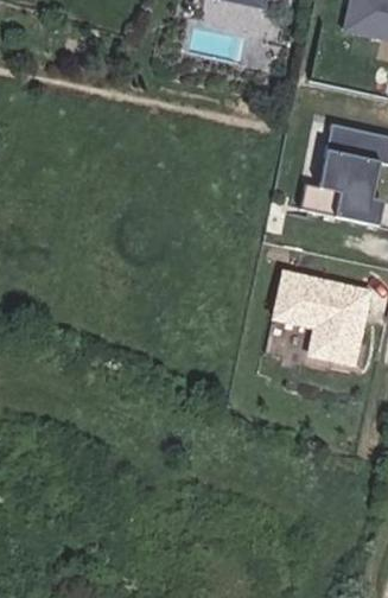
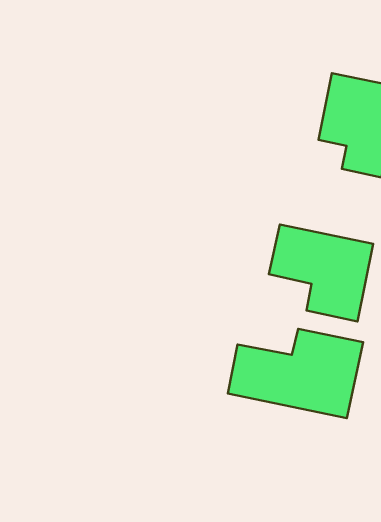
building: none -> [228,329,363,418]

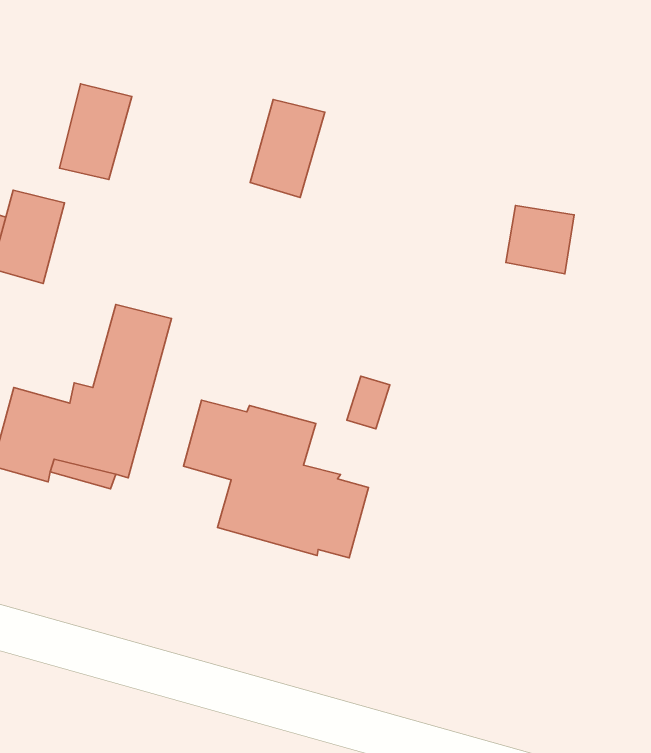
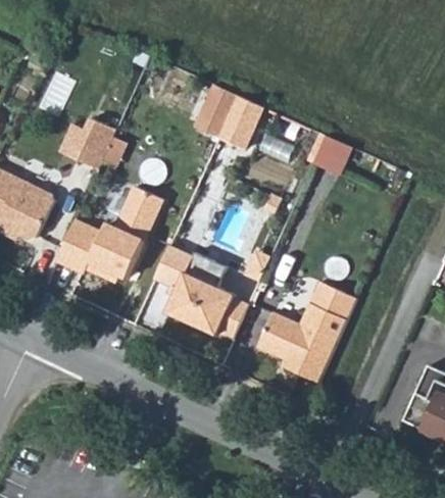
building: [60,84,132,179] -> [191,85,235,137]
building: [506,205,574,274] -> [312,132,352,171]
building: none -> [257,282,357,383]

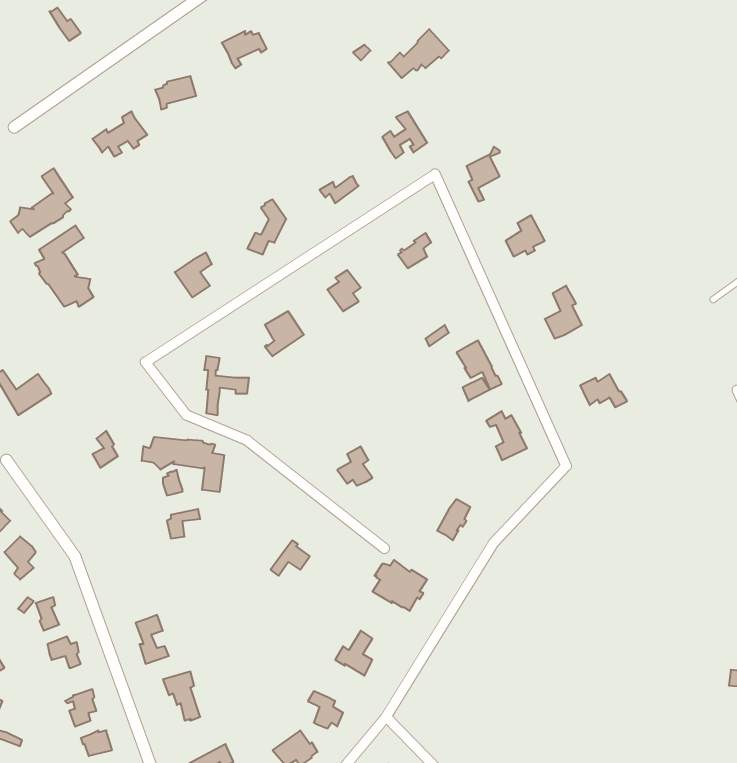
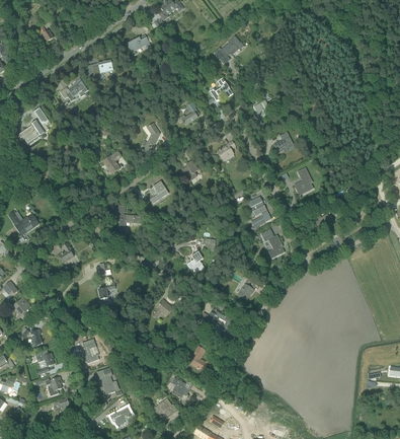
building: [35,225,93,307] -> none
building: [142,437,224,492] -> none

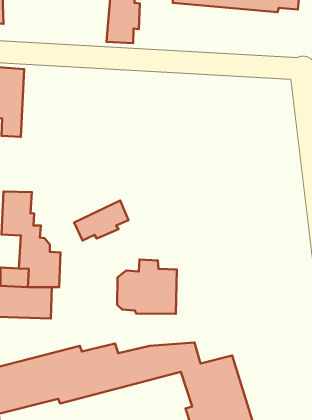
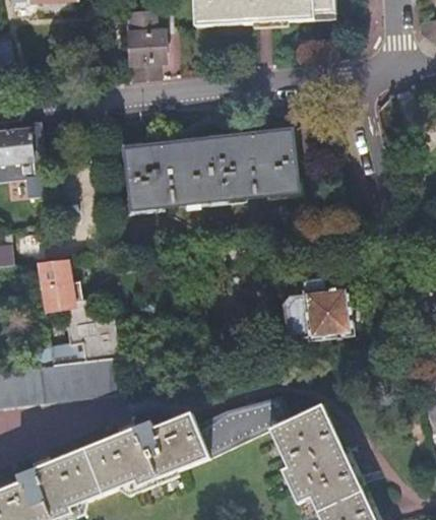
building: none -> [125,129,298,209]
building: [74,200,129,240] -> none
building: [117,259,177,314] -> [279,280,350,342]

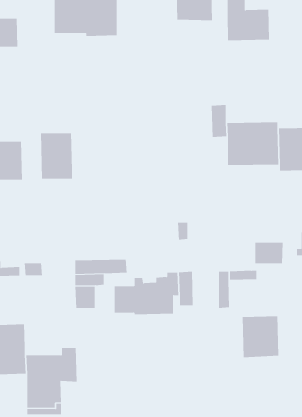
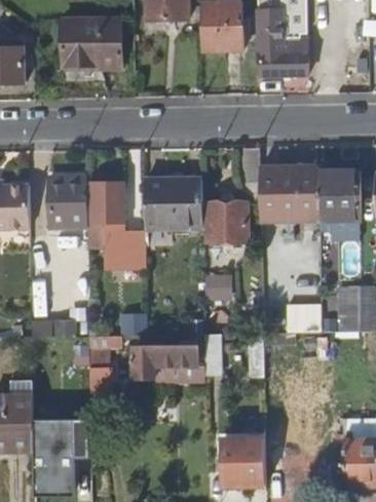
building: none -> [144,179,202,229]
building: none -> [85,183,145,268]
building: none -> [209,195,252,244]
building: [242,316,279,358] -> [223,438,265,486]

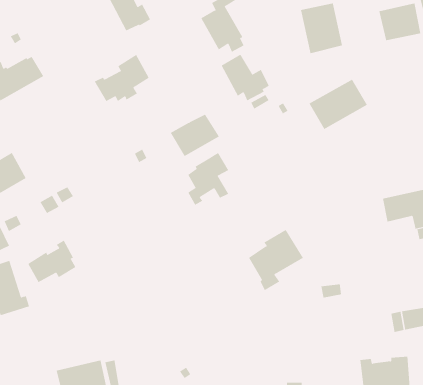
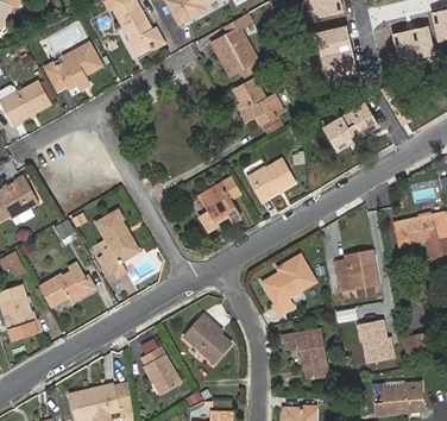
building: [94,54,150,102] -> [45,42,101,89]
building: [170,114,220,157] -> [246,158,296,201]
building: none -> [97,213,137,276]
building: none -> [335,256,379,290]
building: none -> [184,315,231,363]
building: none -> [359,320,391,363]
building: none -> [287,328,328,378]
building: none -> [141,347,181,395]

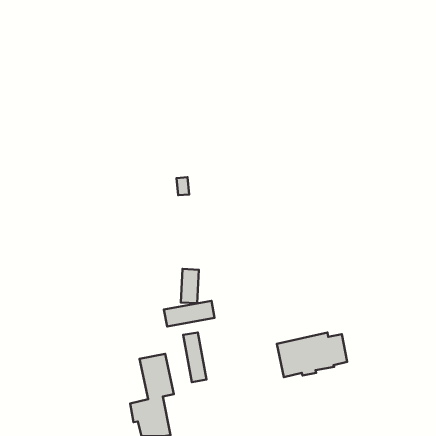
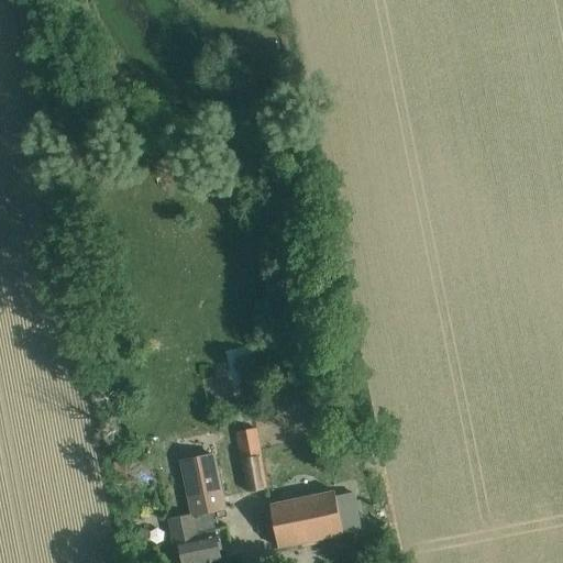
building: [164,301,215,327] -> none
building: [277,333,347,377] -> [268,489,358,547]

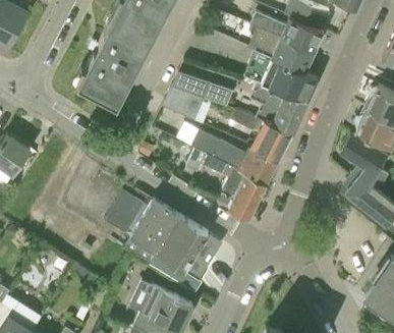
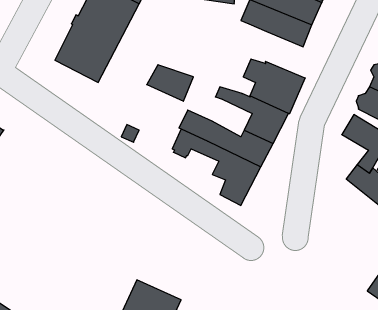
building: [245,51,319,101] -> none
building: [173,73,212,100] -> none
building: [114,198,223,292] -> none

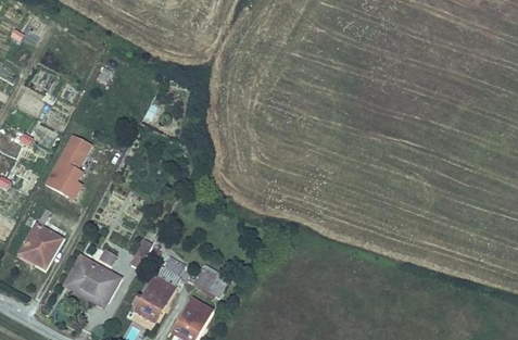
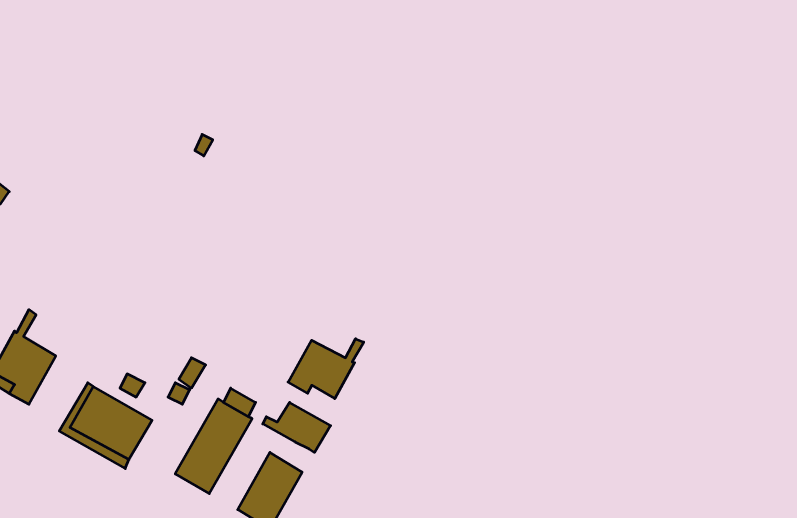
building: [45,131,92,200] -> none
building: none -> [288,339,364,399]

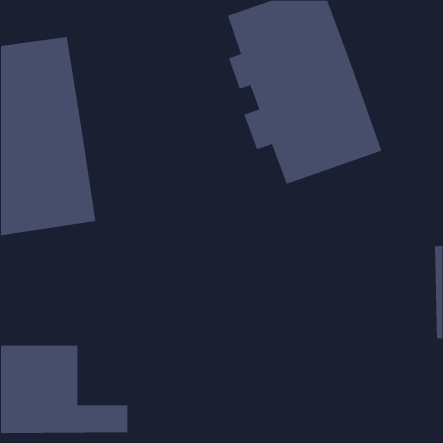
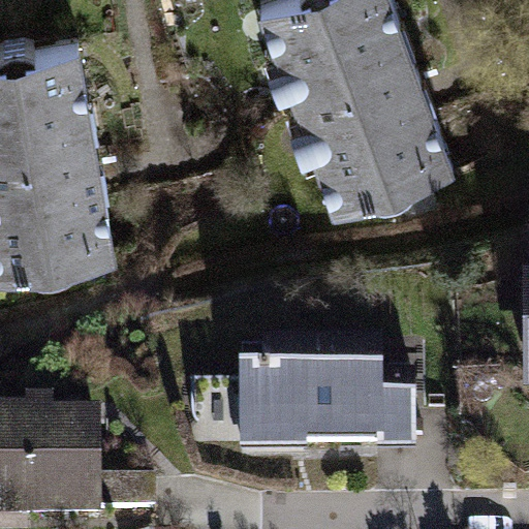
building: none -> [237,339,416,456]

• [Directions]:
Write out all the records exactly, omitting the images.

• [Finished exercise]:
building: none -> [228,329,363,418]

building: [60,84,132,179] -> [191,85,235,137]
building: [506,205,574,274] -> [312,132,352,171]
building: none -> [257,282,357,383]

building: [35,225,93,307] -> none
building: [142,437,224,492] -> none

building: none -> [125,129,298,209]
building: [74,200,129,240] -> none
building: [117,259,177,314] -> [279,280,350,342]

building: none -> [144,179,202,229]
building: none -> [85,183,145,268]
building: none -> [209,195,252,244]
building: [242,316,279,358] -> [223,438,265,486]

building: [94,54,150,102] -> [45,42,101,89]
building: [170,114,220,157] -> [246,158,296,201]
building: none -> [97,213,137,276]
building: none -> [335,256,379,290]
building: none -> [184,315,231,363]
building: none -> [359,320,391,363]
building: none -> [287,328,328,378]
building: none -> [141,347,181,395]

building: [164,301,215,327] -> none
building: [277,333,347,377] -> [268,489,358,547]

building: [245,51,319,101] -> none
building: [173,73,212,100] -> none
building: [114,198,223,292] -> none

building: [45,131,92,200] -> none
building: none -> [288,339,364,399]

building: none -> [237,339,416,456]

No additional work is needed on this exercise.